- PROBLEM: Go through the listing below and keep only the lines that contain the string "with". Copy each of those lines unchanged.

- RECORDS SHOWN:

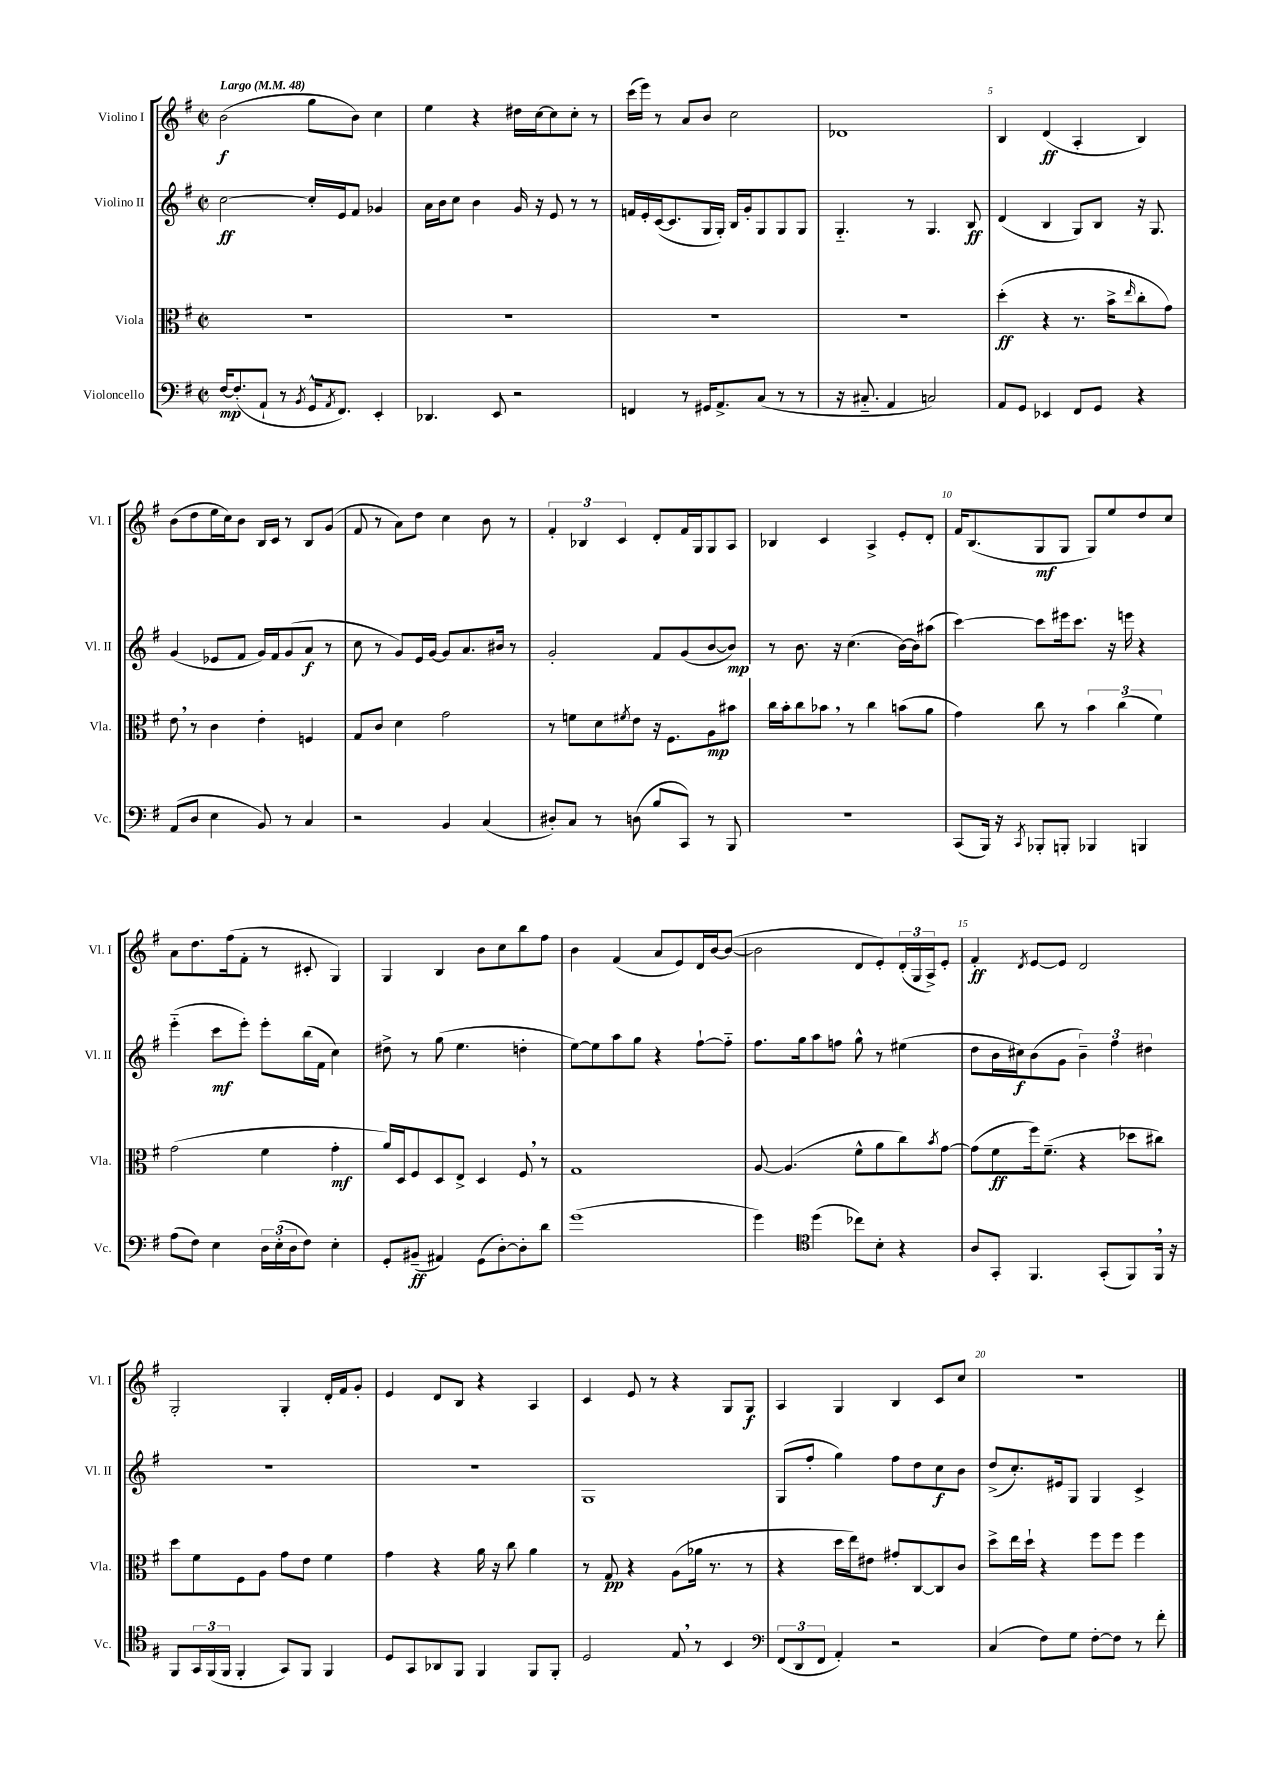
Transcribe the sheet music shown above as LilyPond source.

* * *

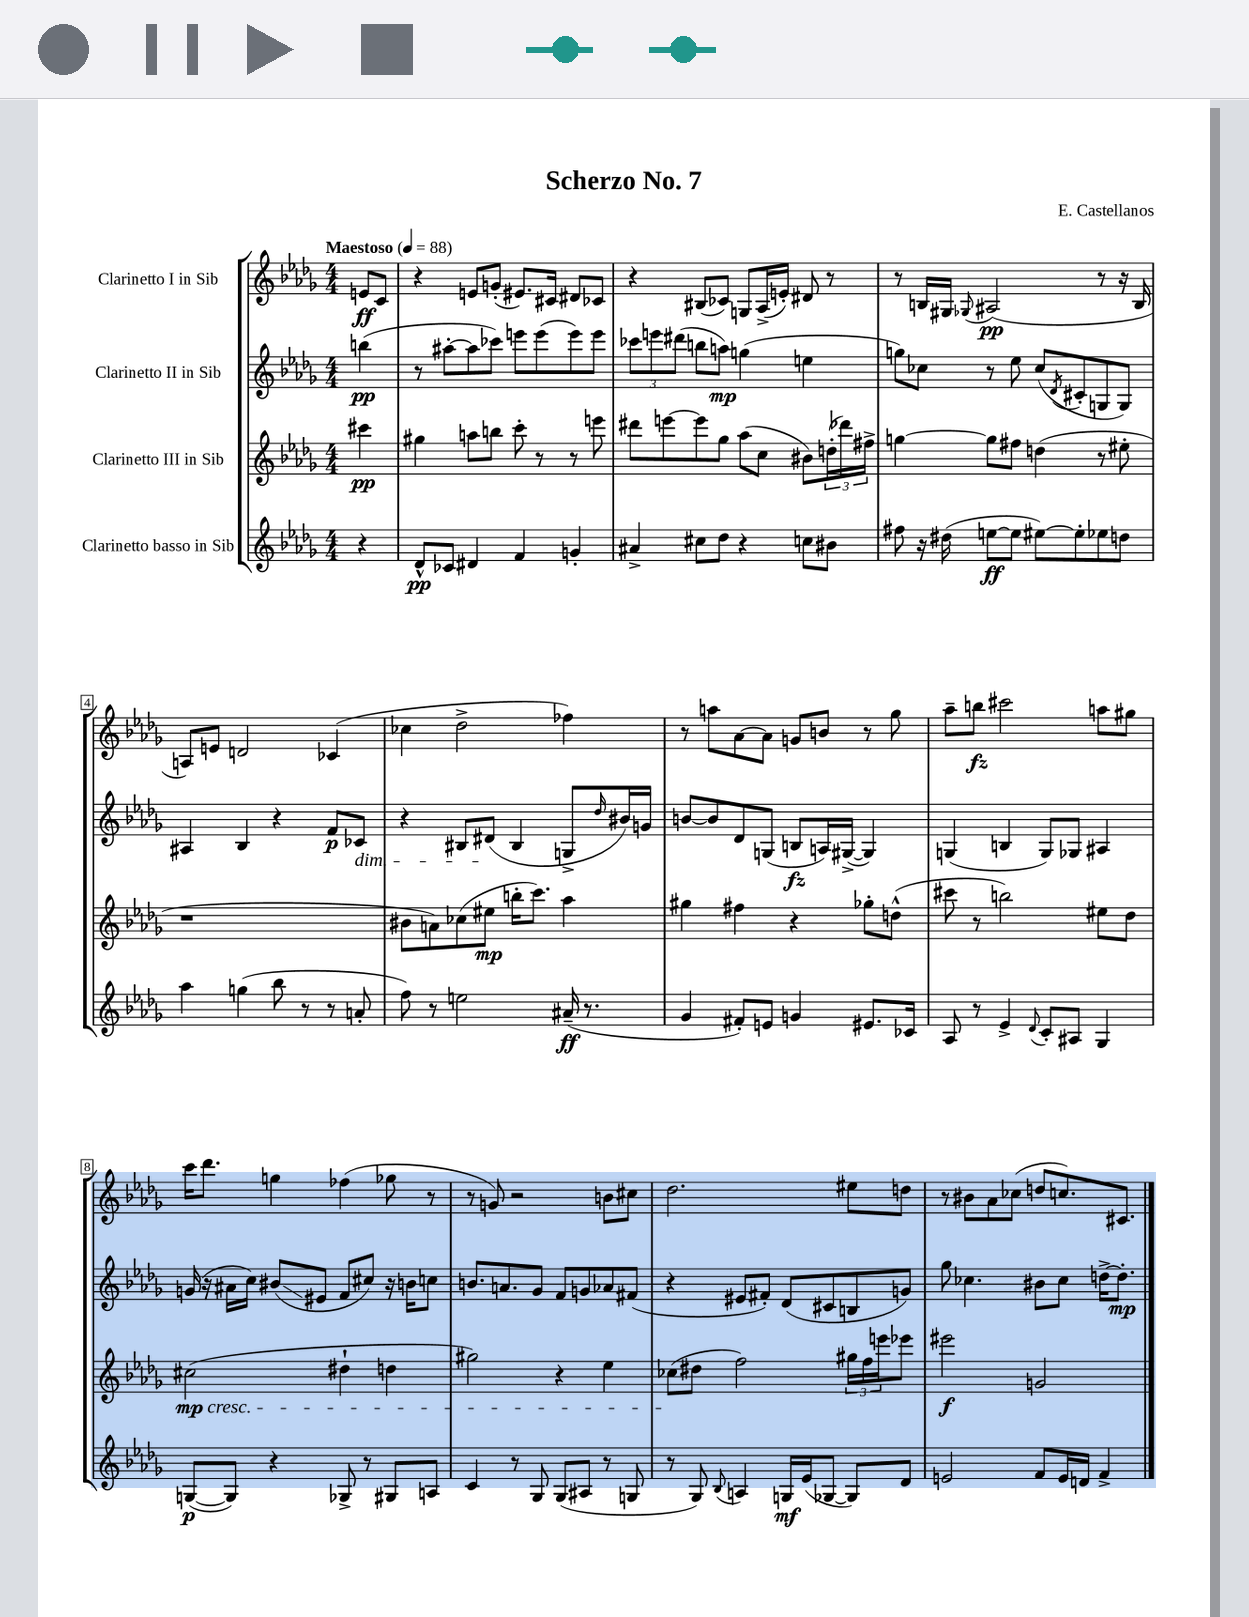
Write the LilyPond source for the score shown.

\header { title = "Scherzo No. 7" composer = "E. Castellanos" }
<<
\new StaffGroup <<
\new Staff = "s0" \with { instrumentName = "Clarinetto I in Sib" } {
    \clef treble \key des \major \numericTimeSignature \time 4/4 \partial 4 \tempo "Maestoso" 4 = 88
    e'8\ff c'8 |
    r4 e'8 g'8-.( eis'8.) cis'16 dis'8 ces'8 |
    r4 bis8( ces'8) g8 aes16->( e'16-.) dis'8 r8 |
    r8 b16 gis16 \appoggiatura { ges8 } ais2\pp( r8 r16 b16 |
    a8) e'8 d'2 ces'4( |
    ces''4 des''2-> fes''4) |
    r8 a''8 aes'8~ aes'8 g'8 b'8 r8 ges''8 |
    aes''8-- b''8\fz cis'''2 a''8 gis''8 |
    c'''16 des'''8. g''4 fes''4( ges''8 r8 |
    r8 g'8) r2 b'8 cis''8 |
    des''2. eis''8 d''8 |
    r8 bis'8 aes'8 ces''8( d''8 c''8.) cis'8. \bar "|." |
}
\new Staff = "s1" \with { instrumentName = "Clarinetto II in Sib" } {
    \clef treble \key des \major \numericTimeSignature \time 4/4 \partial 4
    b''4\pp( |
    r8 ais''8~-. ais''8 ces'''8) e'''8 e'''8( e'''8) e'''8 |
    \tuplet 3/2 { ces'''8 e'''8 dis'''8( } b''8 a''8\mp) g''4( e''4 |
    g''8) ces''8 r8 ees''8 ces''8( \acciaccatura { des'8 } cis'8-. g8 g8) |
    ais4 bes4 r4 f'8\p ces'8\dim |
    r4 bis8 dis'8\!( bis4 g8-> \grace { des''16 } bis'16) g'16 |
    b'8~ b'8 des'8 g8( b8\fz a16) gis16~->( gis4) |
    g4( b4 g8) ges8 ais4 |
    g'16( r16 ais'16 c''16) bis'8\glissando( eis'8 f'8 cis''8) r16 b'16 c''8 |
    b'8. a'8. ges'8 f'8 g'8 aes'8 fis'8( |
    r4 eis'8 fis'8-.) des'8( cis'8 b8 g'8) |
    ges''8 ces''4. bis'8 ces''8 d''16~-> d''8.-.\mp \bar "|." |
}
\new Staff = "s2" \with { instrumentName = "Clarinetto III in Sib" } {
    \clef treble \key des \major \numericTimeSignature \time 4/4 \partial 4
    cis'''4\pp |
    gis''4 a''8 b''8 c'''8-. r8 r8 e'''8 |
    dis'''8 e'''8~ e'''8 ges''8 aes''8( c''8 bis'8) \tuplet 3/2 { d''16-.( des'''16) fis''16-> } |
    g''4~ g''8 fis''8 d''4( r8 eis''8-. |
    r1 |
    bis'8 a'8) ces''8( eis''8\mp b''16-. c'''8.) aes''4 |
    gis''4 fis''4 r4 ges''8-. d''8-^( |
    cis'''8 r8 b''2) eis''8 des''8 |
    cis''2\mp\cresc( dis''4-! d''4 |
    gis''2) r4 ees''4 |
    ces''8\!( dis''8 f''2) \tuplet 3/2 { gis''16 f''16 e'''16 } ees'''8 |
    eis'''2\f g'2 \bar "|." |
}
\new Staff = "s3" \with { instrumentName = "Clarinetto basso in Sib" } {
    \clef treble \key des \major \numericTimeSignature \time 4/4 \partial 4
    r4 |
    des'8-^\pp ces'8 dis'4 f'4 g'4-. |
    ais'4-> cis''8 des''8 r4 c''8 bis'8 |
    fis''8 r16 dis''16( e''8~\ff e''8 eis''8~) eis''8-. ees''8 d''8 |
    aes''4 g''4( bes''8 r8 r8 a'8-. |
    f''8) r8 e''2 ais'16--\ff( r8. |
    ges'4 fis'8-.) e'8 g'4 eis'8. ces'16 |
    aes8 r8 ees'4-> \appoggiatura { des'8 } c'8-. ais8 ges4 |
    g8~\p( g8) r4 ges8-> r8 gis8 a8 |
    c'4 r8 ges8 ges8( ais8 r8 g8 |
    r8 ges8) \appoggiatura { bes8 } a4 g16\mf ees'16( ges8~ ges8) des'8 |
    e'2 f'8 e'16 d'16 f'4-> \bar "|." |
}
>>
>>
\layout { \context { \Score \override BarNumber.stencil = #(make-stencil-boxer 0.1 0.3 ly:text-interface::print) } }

- RESPONSE BELOW:
\new Staff = "s0" \with { instrumentName = "Clarinetto I in Sib" } {
\new Staff = "s1" \with { instrumentName = "Clarinetto II in Sib" } {
\new Staff = "s2" \with { instrumentName = "Clarinetto III in Sib" } {
\new Staff = "s3" \with { instrumentName = "Clarinetto basso in Sib" } {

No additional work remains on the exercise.